## Available data
##########

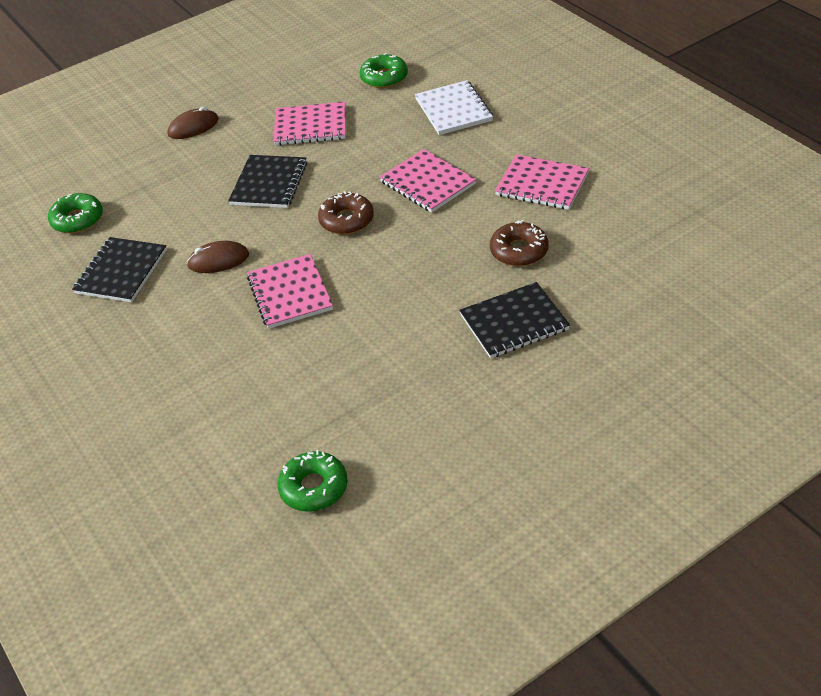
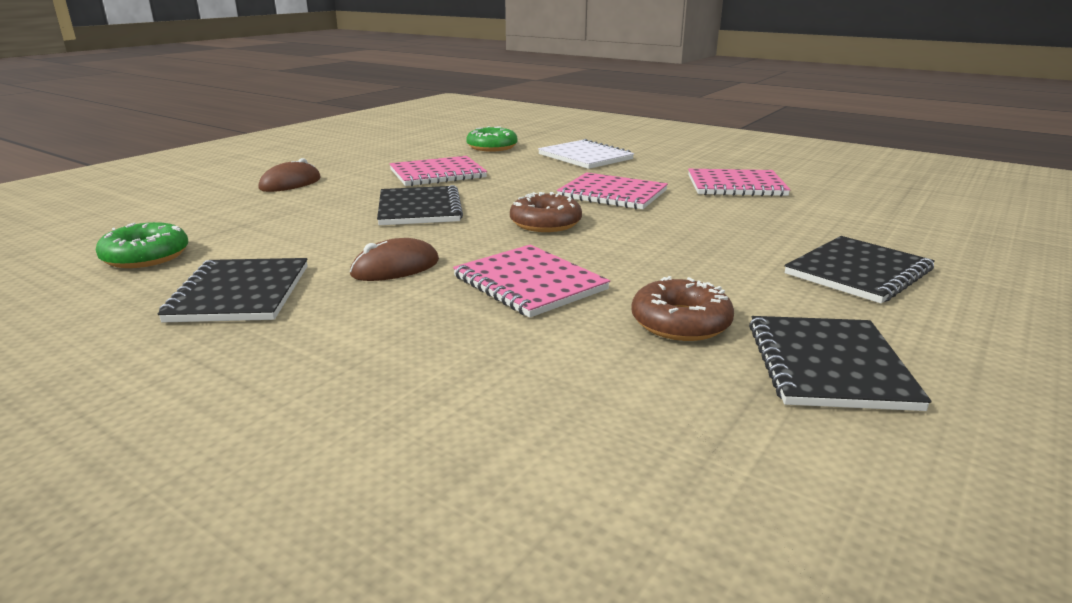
camera: 25 degrees left, 20 degrees down
(314, 488) = (833, 511): green donut -> none
(402, 403) = (828, 365): none -> black notebook
(519, 251) = (778, 224): brown donut -> brown donut (680, 322)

##########

## Activity
Across the whole listing above, repeat each line exactly and leave out the images.

## Solution for this exercise
camera: 25 degrees left, 20 degrees down
(314, 488) = (833, 511): green donut -> none
(402, 403) = (828, 365): none -> black notebook
(519, 251) = (778, 224): brown donut -> brown donut (680, 322)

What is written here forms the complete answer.